PROBLEM STATEMENT:
Only one portion of the data is to be written out: from the line bearing "The camera went 100" through the line bearing "The second view gained the wałek". Write it exactly as it appears.

※ ※ ※

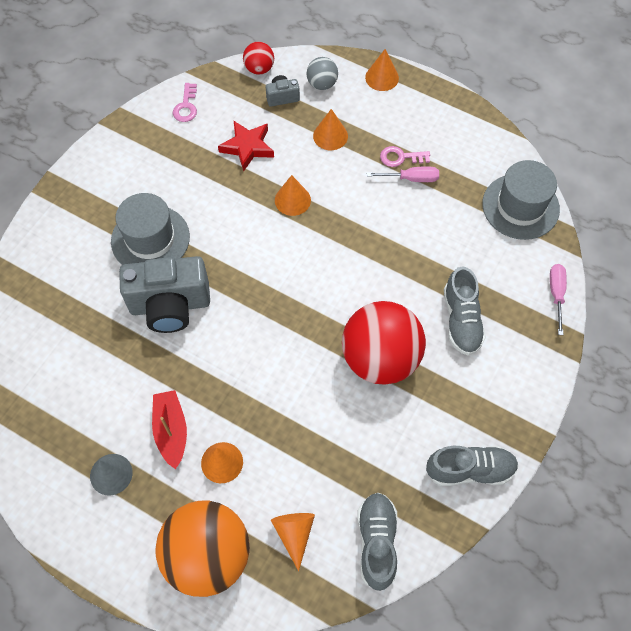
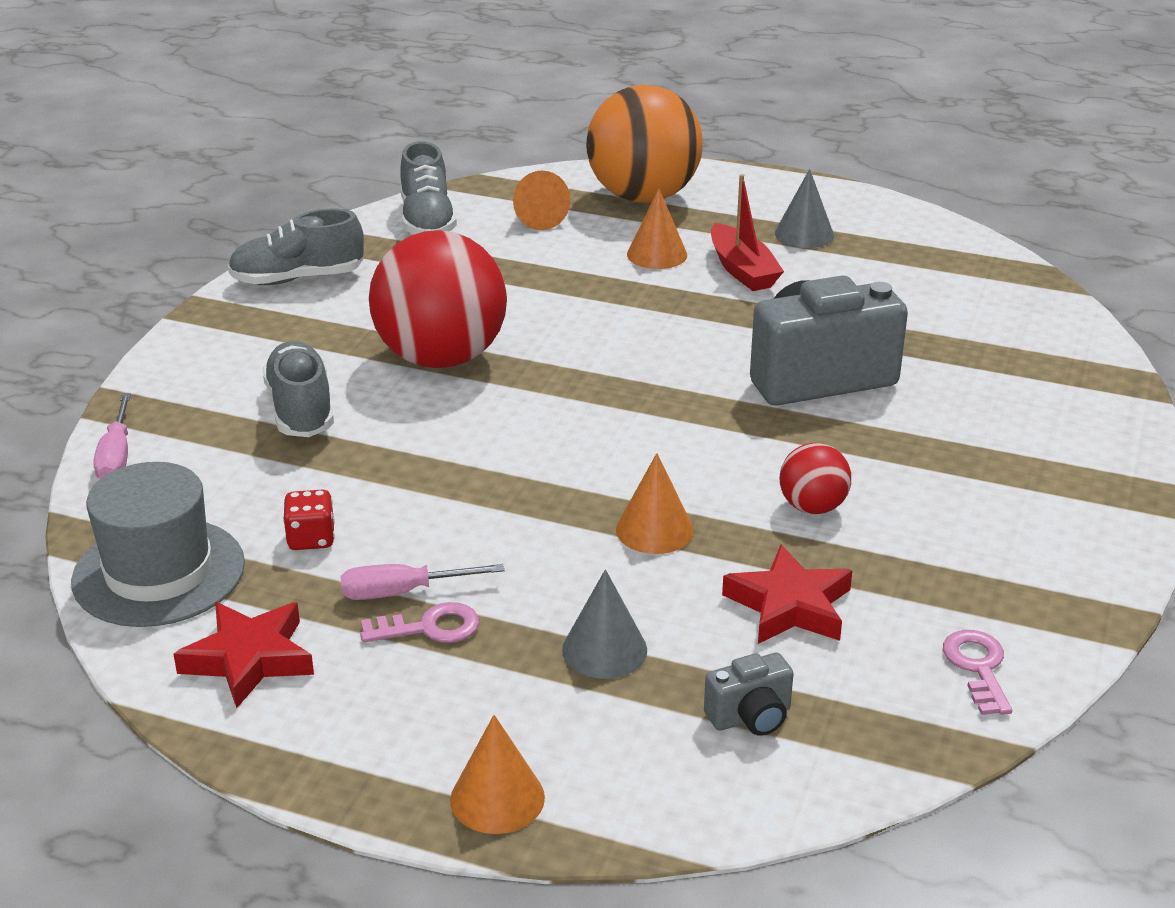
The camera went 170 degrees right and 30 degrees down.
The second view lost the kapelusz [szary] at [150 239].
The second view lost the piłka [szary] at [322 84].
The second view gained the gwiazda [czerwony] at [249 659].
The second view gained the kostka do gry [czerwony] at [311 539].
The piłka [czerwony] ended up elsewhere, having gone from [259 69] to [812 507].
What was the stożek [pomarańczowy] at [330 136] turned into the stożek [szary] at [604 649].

※ ※ ※

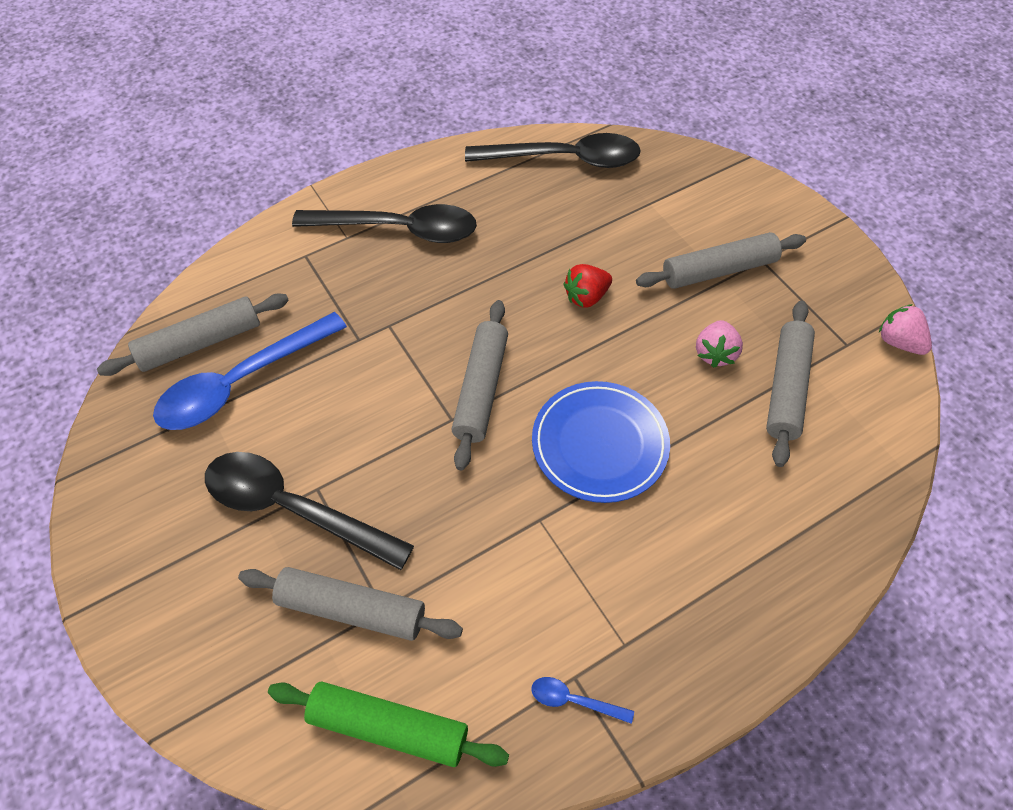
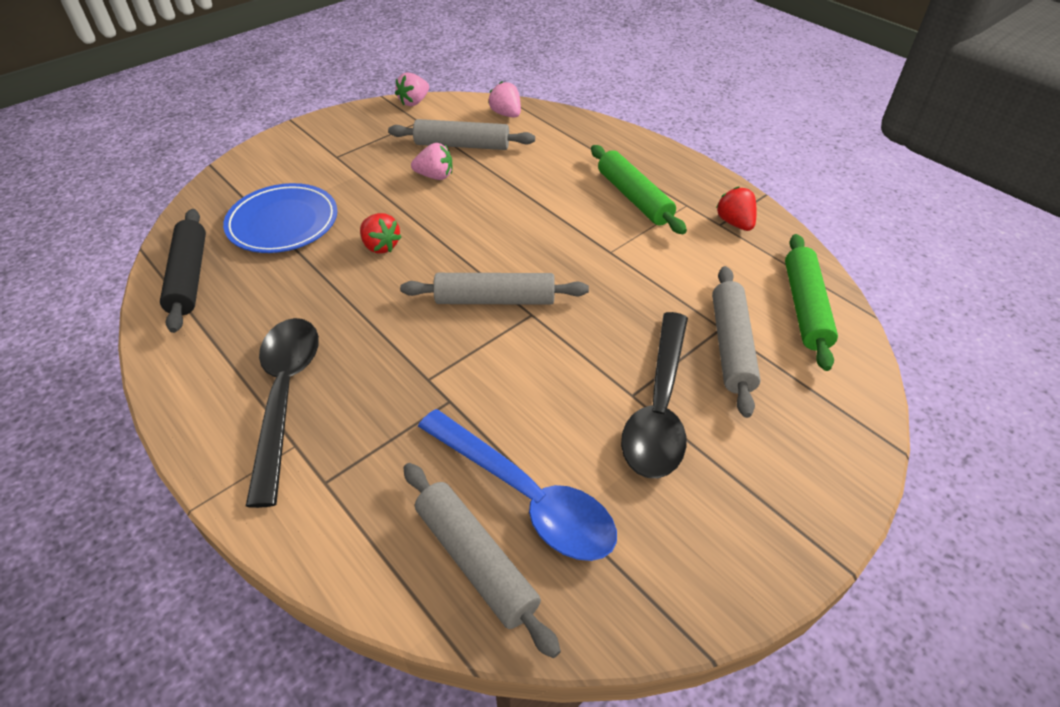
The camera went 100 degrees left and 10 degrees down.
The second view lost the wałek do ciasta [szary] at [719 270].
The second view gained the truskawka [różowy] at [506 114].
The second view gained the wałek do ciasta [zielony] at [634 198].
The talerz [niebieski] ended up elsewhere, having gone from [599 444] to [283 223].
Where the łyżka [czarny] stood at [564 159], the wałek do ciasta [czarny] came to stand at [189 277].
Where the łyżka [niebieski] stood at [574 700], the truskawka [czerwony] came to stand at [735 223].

※ ※ ※

WRITTEN REPLY:
The camera went 100 degrees left and 10 degrees down.
The second view lost the wałek do ciasta [szary] at [719 270].
The second view gained the truskawka [różowy] at [506 114].
The second view gained the wałek do ciasta [zielony] at [634 198].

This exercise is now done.